Set exercise —
Pull out each line of the records below that contains the string "kern", and copy those lines unchanged.

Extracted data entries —
──────
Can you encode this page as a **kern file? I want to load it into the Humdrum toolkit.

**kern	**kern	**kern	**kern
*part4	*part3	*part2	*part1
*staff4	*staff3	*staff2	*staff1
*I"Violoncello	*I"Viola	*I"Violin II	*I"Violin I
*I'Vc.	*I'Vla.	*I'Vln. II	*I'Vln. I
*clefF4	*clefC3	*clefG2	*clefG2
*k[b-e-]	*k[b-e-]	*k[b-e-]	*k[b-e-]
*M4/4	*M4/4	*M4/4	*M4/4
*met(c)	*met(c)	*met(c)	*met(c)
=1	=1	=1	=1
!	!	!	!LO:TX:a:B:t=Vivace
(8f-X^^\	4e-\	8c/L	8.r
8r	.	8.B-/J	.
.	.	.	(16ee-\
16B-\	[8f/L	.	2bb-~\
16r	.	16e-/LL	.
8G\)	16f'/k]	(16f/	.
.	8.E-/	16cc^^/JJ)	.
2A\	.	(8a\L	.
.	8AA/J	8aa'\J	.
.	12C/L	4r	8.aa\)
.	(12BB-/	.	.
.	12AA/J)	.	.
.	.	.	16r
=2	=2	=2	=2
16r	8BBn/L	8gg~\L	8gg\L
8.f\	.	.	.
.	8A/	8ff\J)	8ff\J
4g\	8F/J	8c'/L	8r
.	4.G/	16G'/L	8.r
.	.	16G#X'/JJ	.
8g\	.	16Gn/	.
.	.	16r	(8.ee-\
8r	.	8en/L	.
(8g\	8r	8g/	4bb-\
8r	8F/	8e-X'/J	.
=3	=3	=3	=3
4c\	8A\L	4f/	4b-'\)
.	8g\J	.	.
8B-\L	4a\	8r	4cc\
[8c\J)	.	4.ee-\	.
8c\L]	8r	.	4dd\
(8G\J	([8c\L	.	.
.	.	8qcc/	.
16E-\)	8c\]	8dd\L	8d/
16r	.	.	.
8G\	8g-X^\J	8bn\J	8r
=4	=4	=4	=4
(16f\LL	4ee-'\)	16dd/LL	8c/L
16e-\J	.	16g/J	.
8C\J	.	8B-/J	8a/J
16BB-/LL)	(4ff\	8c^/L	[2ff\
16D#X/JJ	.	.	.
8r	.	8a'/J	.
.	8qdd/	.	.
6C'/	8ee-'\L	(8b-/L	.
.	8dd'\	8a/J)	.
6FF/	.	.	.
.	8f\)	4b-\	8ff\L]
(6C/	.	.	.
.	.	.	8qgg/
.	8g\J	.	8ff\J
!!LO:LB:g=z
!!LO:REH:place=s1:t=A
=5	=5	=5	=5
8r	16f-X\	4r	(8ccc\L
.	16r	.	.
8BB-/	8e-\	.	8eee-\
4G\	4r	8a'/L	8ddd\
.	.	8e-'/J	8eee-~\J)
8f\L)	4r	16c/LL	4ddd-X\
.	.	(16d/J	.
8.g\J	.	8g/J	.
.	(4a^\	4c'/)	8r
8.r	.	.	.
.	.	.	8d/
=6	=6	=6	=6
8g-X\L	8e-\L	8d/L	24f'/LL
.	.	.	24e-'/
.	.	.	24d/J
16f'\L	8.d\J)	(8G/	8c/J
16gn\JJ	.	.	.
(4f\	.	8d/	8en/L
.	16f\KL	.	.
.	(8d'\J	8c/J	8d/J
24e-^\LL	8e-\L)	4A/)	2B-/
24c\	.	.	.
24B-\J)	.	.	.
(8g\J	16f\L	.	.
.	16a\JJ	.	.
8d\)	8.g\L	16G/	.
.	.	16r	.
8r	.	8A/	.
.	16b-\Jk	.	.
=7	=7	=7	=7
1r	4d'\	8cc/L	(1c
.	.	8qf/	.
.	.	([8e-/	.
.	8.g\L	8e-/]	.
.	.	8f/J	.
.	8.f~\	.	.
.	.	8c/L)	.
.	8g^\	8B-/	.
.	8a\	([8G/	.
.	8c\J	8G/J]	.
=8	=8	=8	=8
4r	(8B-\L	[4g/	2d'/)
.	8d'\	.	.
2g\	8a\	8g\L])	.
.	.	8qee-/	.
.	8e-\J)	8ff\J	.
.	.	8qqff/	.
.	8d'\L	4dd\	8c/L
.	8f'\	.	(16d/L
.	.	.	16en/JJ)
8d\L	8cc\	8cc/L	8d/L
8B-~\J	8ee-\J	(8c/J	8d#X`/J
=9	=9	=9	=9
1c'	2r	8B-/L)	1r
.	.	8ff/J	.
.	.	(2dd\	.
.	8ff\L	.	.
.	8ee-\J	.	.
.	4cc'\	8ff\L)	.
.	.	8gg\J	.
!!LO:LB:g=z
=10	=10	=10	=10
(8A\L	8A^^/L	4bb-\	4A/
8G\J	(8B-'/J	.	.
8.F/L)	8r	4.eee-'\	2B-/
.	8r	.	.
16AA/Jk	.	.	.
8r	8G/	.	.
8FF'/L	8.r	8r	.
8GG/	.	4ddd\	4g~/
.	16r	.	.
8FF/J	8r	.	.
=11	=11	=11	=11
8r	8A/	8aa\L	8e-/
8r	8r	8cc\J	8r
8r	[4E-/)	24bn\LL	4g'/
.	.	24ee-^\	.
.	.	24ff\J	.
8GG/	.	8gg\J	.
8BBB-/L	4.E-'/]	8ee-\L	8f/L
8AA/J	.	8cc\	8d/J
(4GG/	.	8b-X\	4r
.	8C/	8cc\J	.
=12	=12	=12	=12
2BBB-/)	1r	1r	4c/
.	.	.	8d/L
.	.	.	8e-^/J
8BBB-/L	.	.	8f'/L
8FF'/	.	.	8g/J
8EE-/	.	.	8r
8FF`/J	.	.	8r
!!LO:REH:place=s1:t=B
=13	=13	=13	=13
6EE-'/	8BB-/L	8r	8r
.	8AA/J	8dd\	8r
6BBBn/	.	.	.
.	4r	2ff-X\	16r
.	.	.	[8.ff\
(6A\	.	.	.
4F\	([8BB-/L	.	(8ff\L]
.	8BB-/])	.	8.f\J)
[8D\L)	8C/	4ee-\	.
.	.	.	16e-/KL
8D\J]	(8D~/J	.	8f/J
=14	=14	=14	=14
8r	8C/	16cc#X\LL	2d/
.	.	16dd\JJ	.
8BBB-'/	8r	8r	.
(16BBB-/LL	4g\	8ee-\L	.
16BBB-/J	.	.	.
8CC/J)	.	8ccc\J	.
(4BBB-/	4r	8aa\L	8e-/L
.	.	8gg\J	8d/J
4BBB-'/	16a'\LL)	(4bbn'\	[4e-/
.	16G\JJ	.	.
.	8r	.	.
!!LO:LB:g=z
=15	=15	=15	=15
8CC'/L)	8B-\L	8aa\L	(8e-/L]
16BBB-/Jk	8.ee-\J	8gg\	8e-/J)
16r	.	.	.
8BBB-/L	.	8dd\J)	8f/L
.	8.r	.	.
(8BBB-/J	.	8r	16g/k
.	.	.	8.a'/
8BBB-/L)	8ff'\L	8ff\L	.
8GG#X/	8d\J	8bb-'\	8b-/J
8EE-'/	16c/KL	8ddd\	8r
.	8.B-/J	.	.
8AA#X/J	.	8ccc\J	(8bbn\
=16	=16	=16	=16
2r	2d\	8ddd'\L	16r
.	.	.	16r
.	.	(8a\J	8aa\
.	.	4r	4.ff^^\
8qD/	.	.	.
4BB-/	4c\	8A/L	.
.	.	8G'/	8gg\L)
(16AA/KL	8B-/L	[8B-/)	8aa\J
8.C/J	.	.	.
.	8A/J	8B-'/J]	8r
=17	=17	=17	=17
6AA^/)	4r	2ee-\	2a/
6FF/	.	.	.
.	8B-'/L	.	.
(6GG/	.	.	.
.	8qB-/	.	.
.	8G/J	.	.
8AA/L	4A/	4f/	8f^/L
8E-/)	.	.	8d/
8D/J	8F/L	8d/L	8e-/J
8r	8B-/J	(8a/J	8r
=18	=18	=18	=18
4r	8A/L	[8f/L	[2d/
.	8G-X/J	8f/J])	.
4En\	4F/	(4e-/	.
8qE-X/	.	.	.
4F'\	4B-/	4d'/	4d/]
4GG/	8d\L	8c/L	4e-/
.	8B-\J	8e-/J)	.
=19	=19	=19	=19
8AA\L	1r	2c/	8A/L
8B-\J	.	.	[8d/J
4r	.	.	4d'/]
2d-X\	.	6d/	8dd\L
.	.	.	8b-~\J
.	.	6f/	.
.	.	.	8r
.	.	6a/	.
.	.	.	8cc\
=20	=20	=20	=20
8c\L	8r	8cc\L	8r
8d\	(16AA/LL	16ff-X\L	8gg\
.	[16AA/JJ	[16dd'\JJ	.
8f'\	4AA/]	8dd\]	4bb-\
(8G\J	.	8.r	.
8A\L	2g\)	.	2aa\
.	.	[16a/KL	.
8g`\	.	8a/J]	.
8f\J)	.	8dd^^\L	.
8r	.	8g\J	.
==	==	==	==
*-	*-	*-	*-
──────
Solution for this exercise —
Can you encode this page as a **kern file? I want to load it into the Humdrum toolkit.
**kern	**kern	**kern	**kern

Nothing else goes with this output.